[Object change descriptions]
○ ○ ○ ○ ○ ○ ○

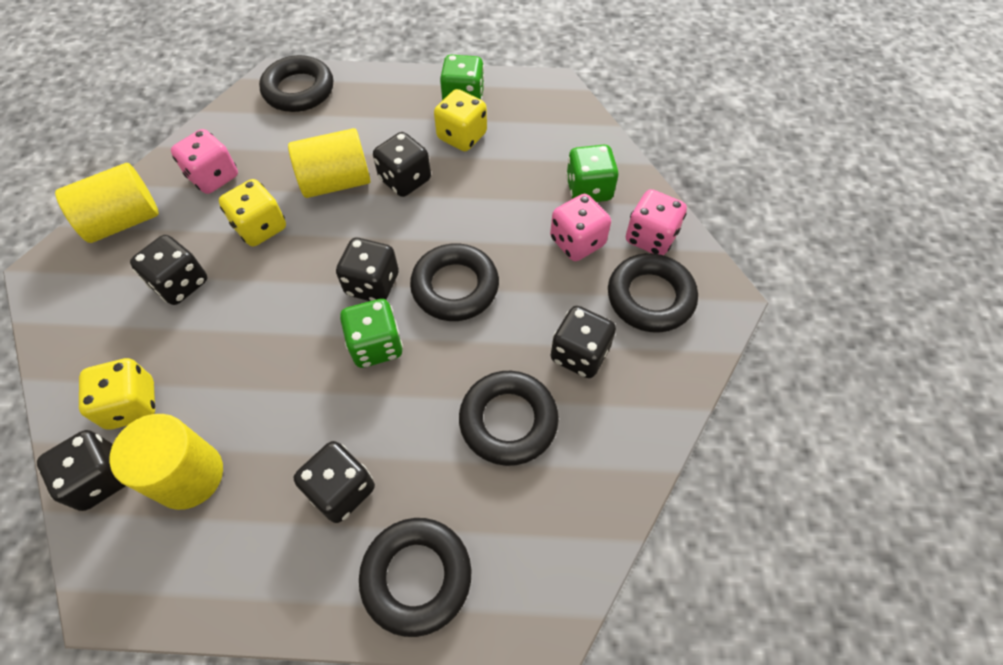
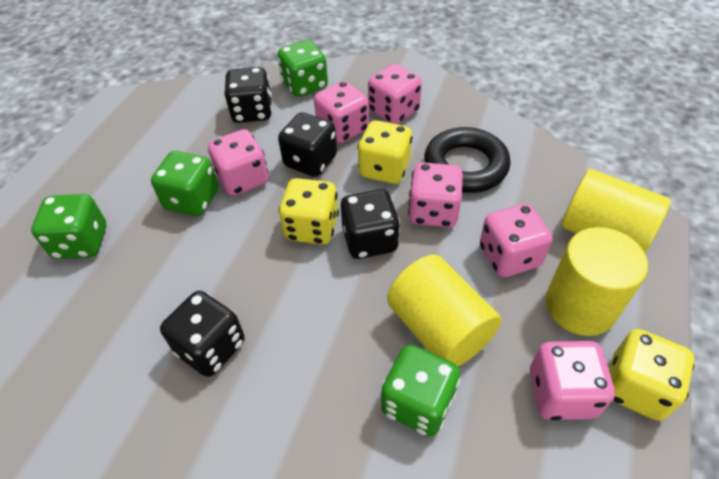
black dice: 6 -> 4
black ring: 5 -> 1
green dice: 3 -> 4
pink dice: 3 -> 6

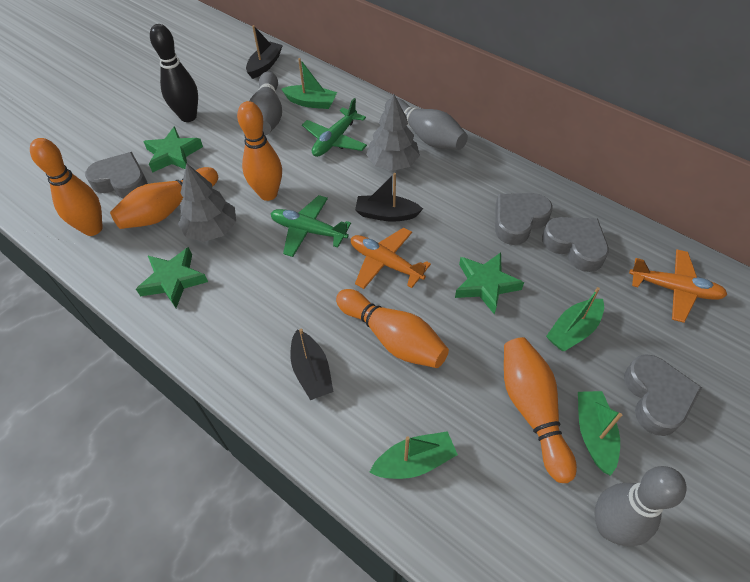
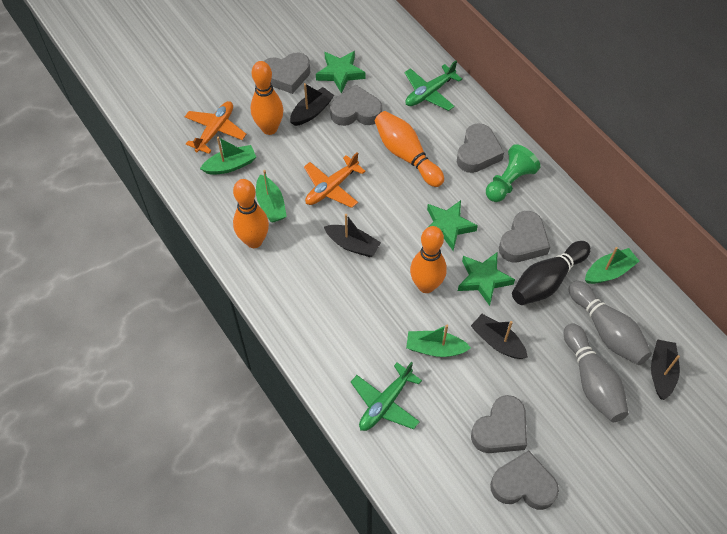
black boat: 3 -> 4
green pawn: 0 -> 1
grey bowling pin: 3 -> 2
grey heart: 4 -> 6
grey tree: 2 -> 0
orange bowling pin: 5 -> 4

○ ○ ○ ○ ○ ○ ○

Go through the records and report each line that contains "dice".

black dice: 6 -> 4
green dice: 3 -> 4
pink dice: 3 -> 6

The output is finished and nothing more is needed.